* The task
In the entries that follow, the lines from the line containing "Device: [337,409,394,467] ->" up to and including the line containing "cover89.log: [194,623,238,681] ->" must be copied exactly, with pictures omitted.

Coordinate change listings
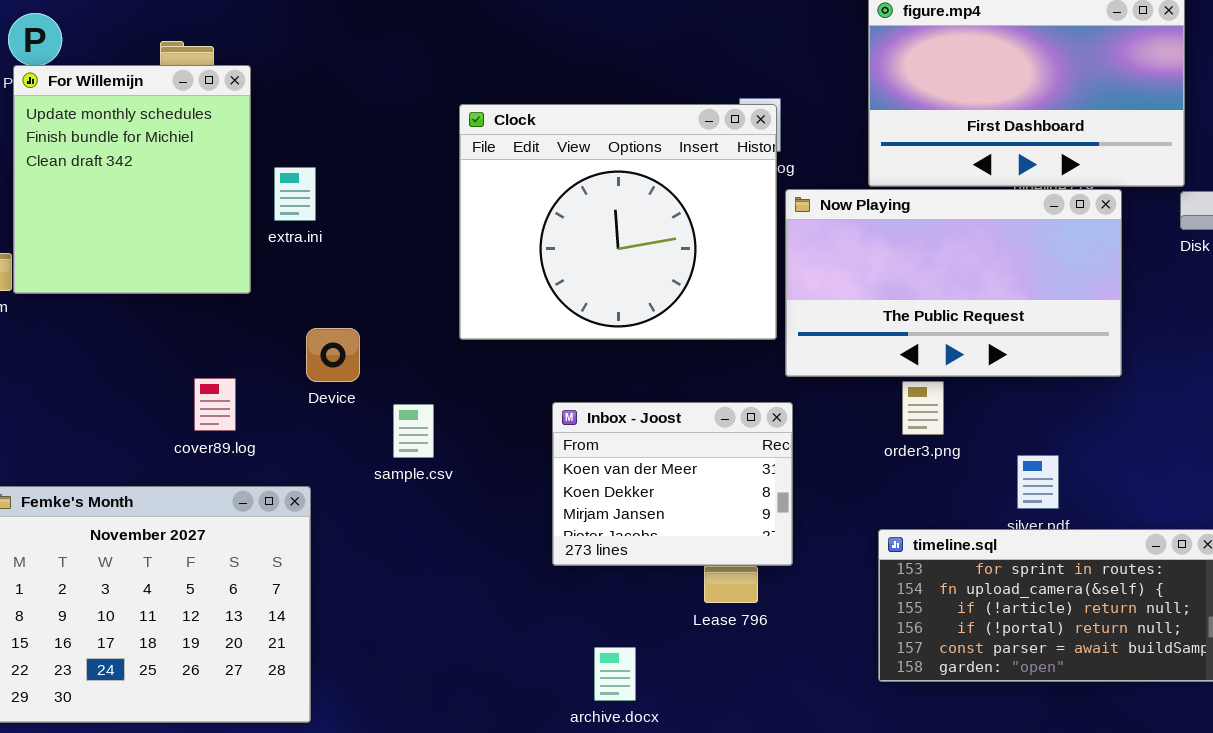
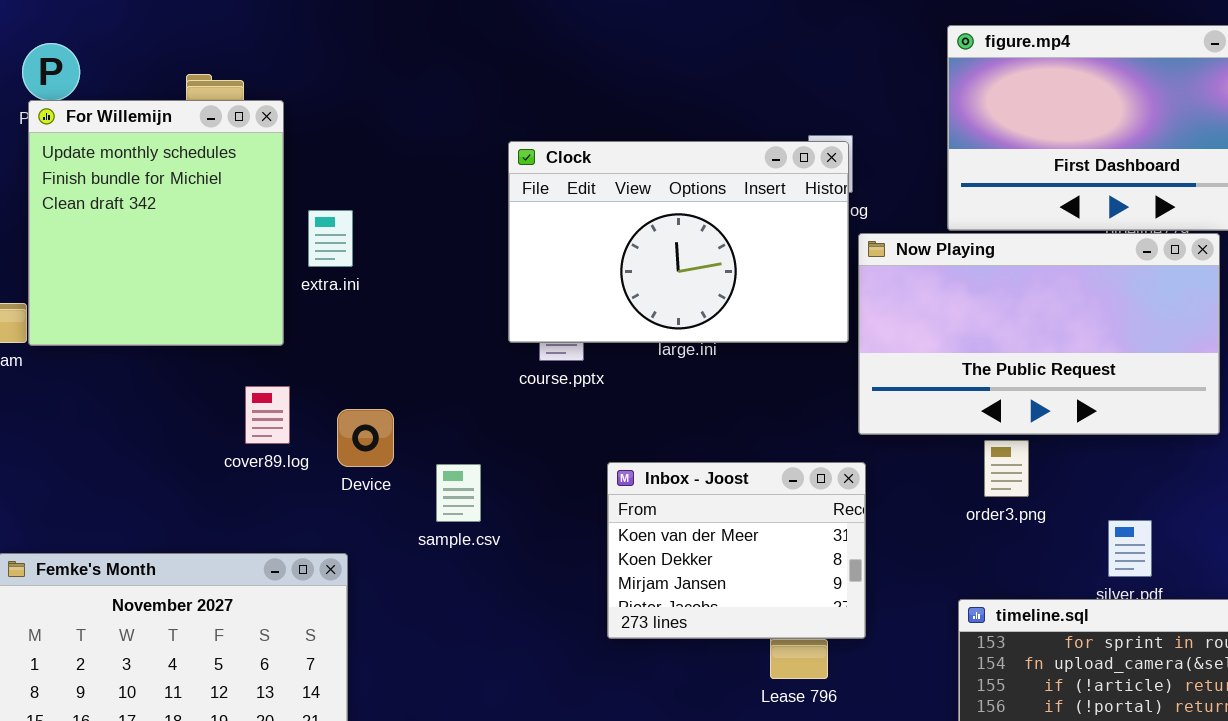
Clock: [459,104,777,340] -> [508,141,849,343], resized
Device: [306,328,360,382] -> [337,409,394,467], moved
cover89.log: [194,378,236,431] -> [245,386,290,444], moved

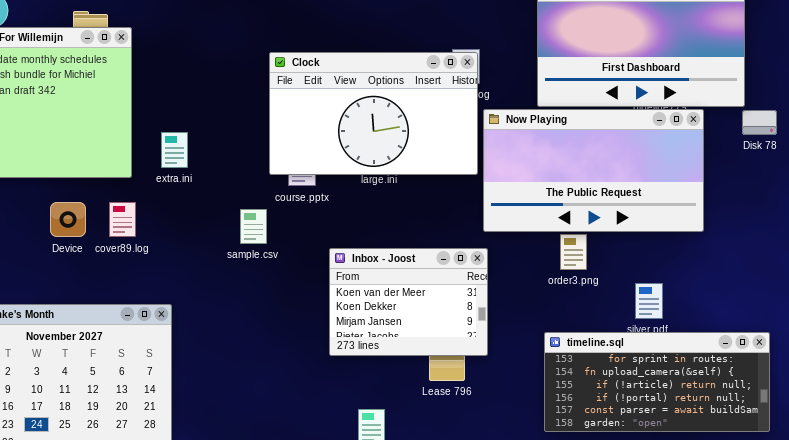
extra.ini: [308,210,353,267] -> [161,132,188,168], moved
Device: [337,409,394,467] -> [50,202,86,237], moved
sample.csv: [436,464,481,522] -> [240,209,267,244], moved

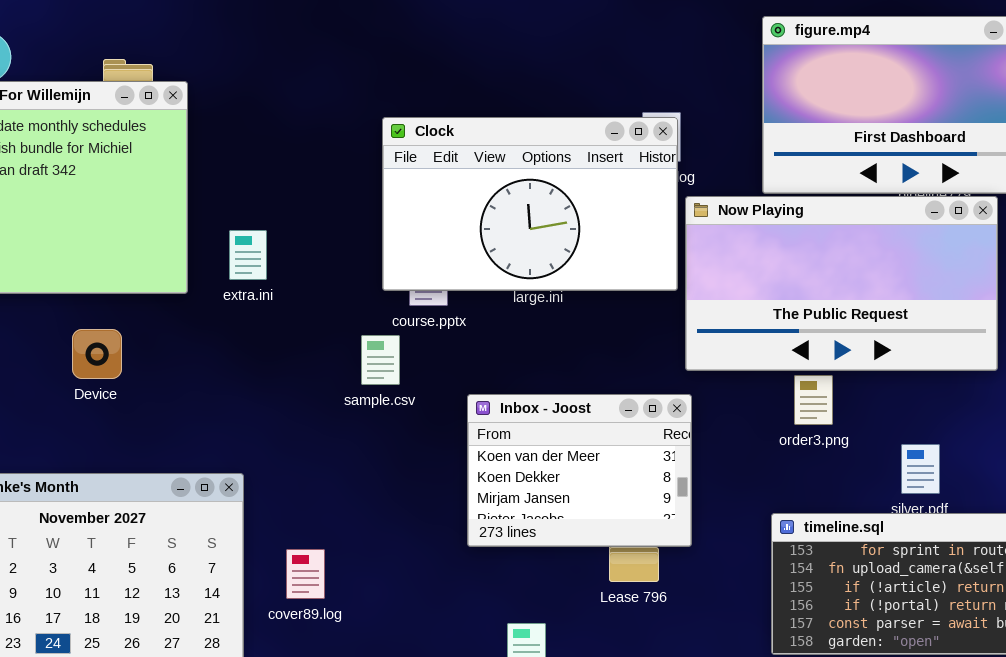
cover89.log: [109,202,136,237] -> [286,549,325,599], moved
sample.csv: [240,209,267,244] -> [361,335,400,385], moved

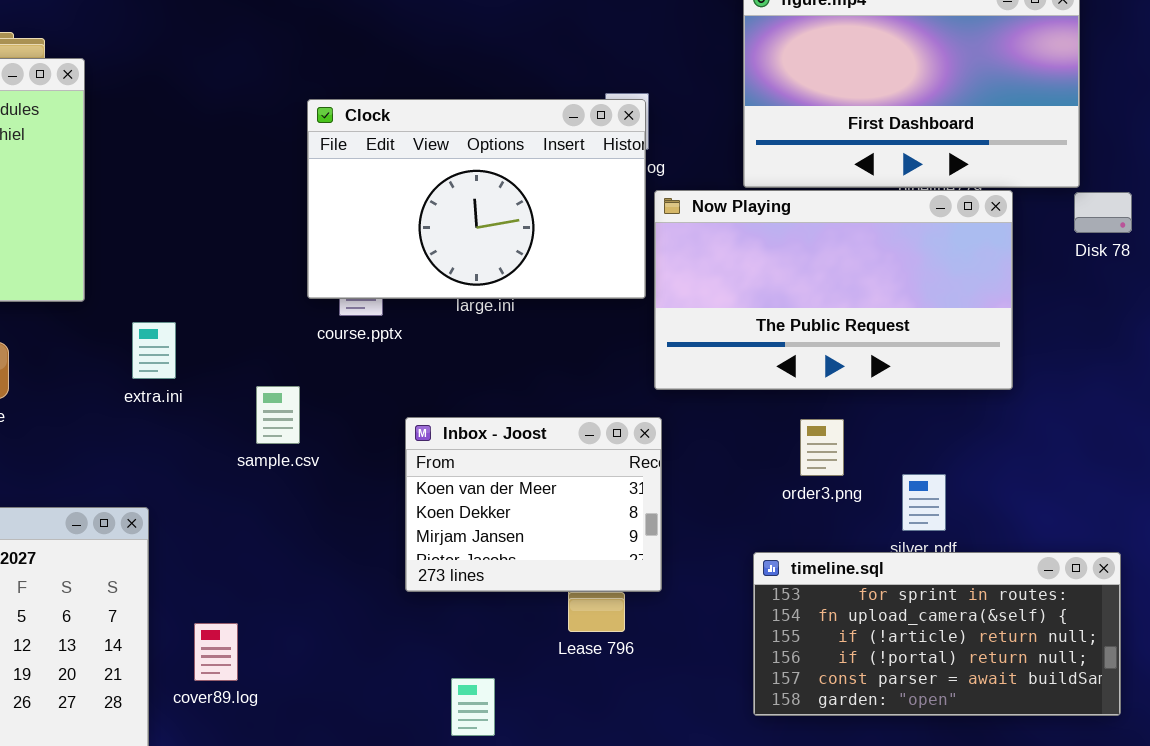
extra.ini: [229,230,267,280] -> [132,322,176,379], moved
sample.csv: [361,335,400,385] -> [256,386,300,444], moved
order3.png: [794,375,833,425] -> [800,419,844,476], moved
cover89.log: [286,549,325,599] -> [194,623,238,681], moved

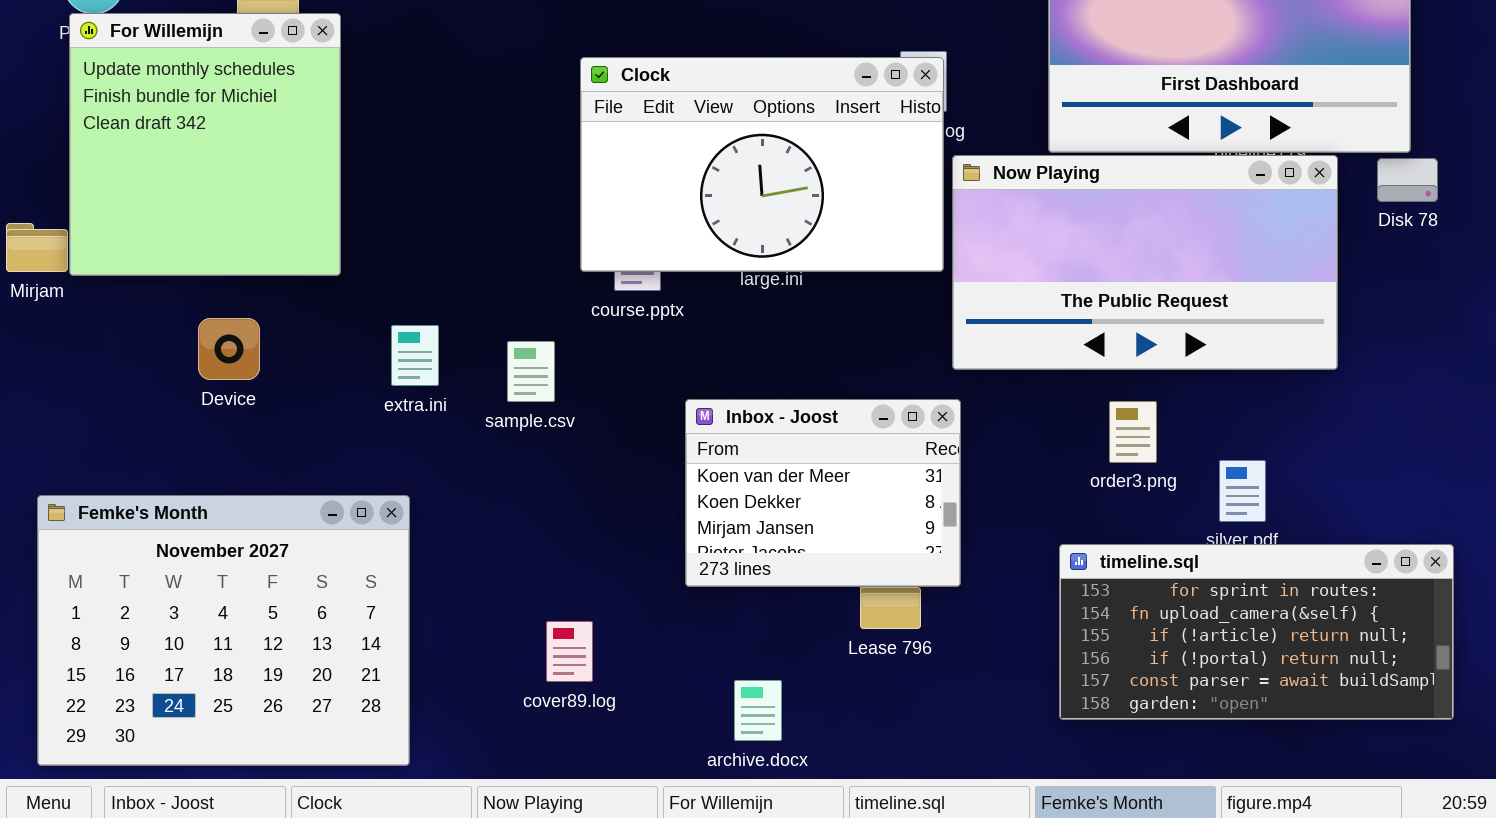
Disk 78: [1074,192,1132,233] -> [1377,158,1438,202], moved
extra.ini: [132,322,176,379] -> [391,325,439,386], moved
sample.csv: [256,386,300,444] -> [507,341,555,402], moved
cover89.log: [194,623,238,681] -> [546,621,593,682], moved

==

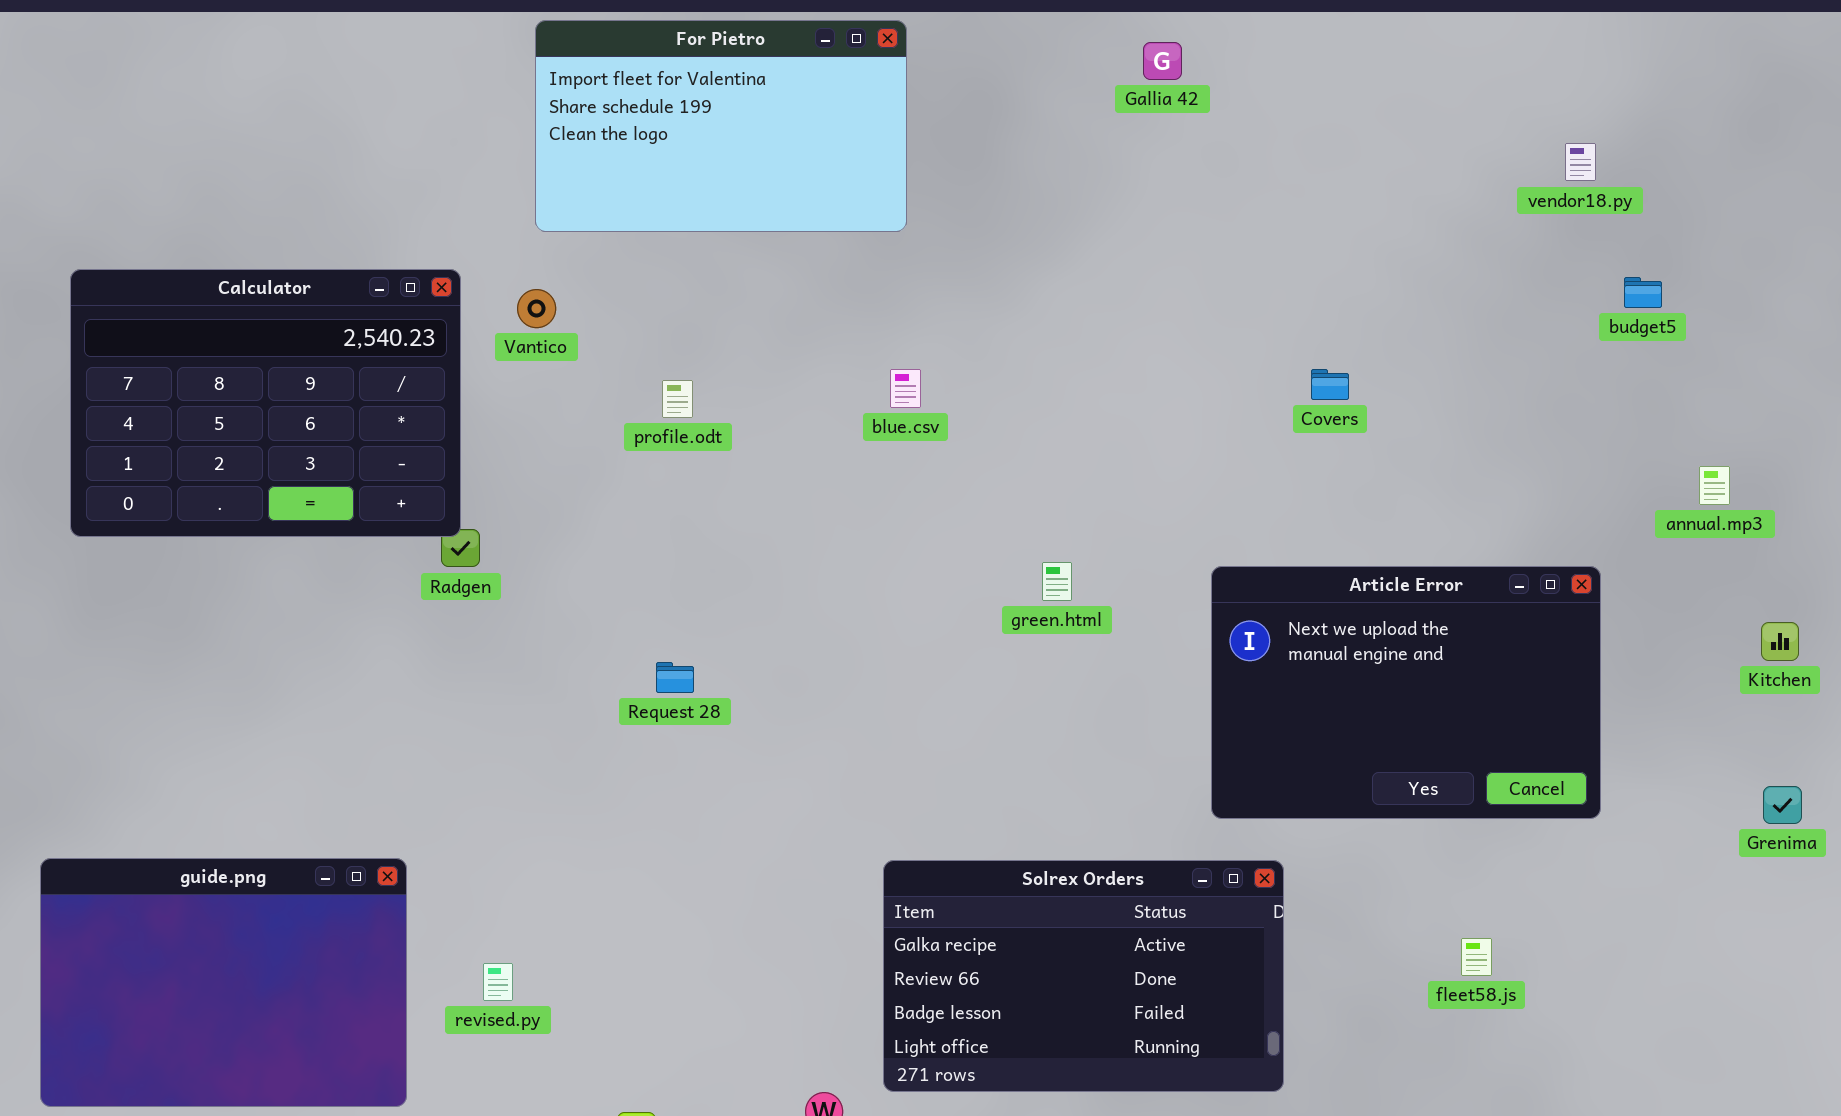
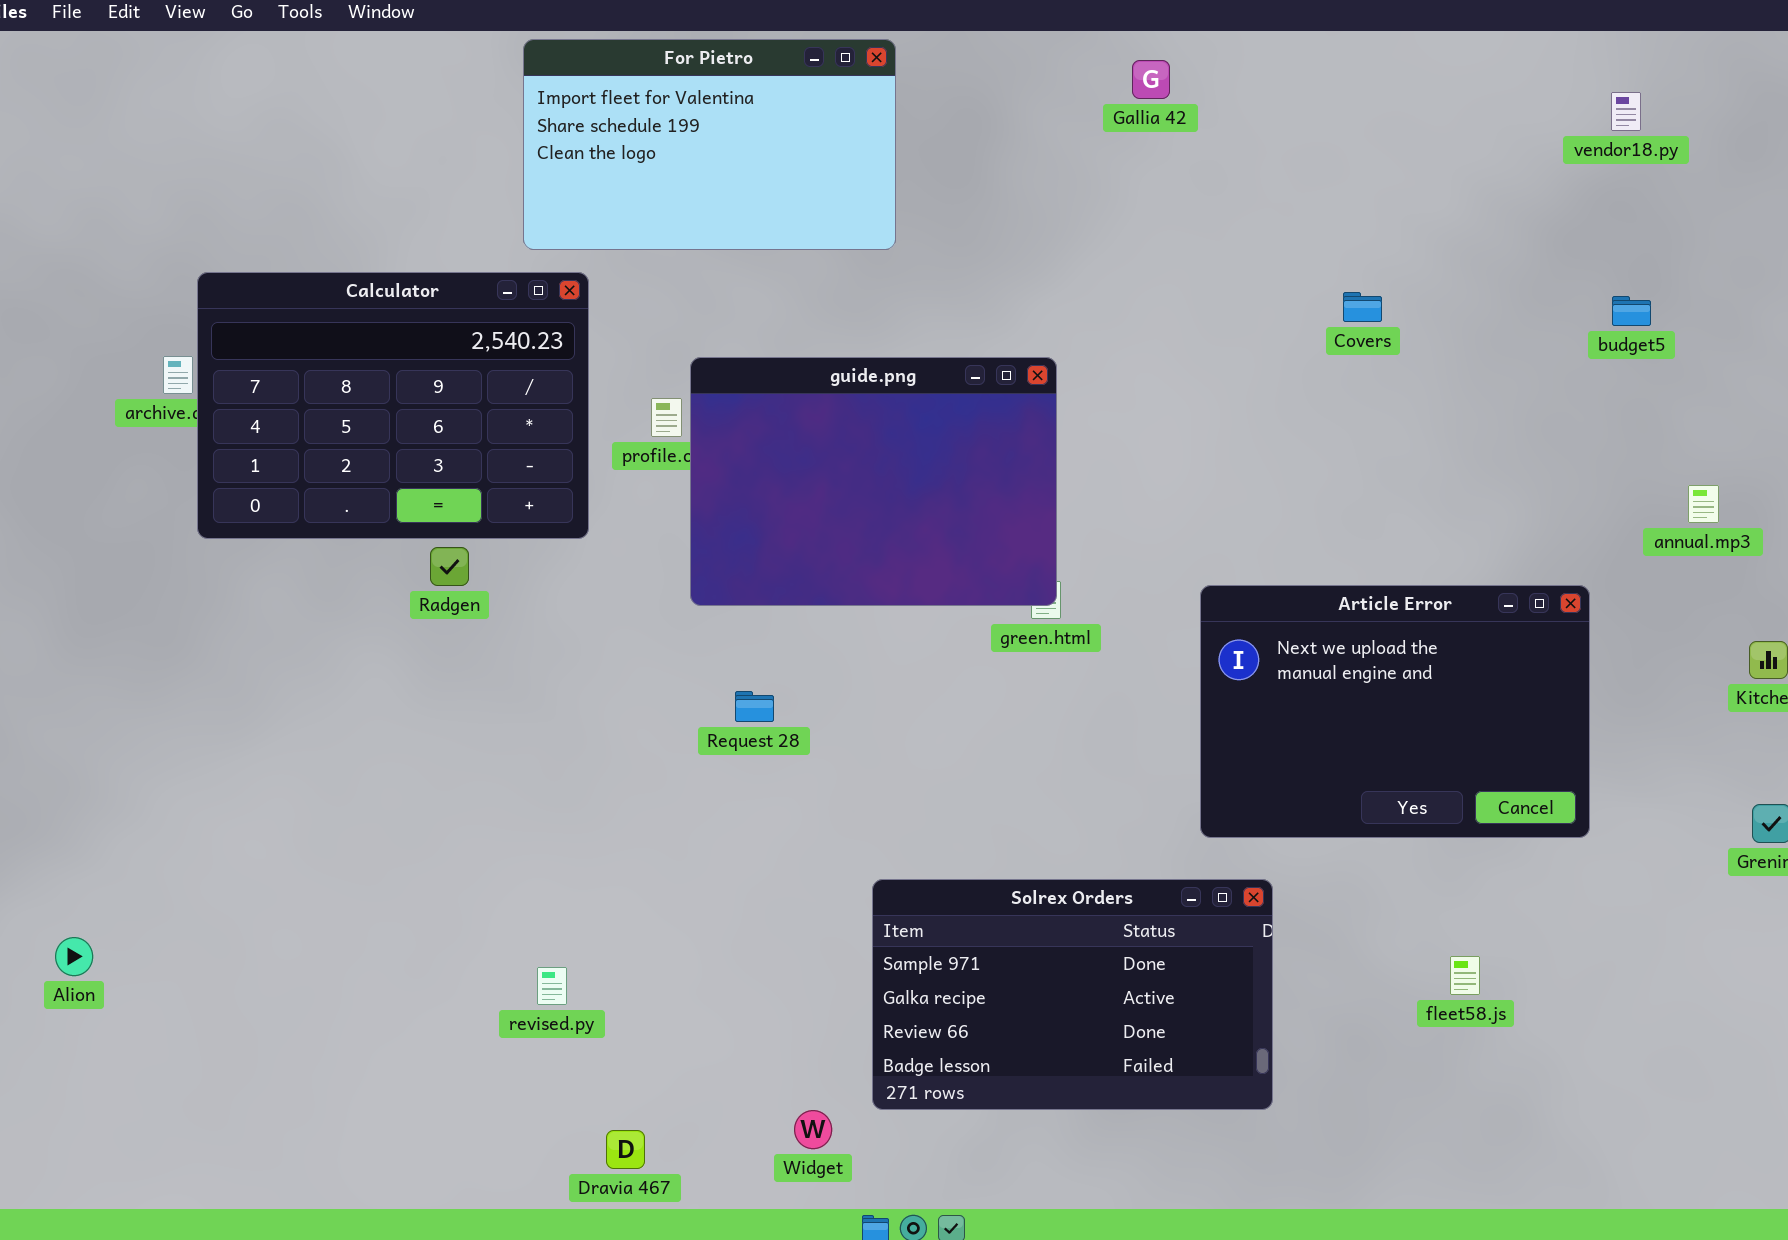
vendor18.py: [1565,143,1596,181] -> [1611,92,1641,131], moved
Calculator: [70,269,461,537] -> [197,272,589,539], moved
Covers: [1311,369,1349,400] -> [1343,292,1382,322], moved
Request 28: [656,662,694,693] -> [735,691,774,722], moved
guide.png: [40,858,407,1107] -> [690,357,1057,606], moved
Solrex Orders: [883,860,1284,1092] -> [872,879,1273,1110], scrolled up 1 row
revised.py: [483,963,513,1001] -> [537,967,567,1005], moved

* Your response
Device: [337,409,394,467] -> [50,202,86,237], moved
sample.csv: [436,464,481,522] -> [240,209,267,244], moved

cover89.log: [109,202,136,237] -> [286,549,325,599], moved
sample.csv: [240,209,267,244] -> [361,335,400,385], moved

extra.ini: [229,230,267,280] -> [132,322,176,379], moved
sample.csv: [361,335,400,385] -> [256,386,300,444], moved
order3.png: [794,375,833,425] -> [800,419,844,476], moved
cover89.log: [286,549,325,599] -> [194,623,238,681], moved

Disk 78: [1074,192,1132,233] -> [1377,158,1438,202], moved
extra.ini: [132,322,176,379] -> [391,325,439,386], moved
sample.csv: [256,386,300,444] -> [507,341,555,402], moved
cover89.log: [194,623,238,681] -> [546,621,593,682], moved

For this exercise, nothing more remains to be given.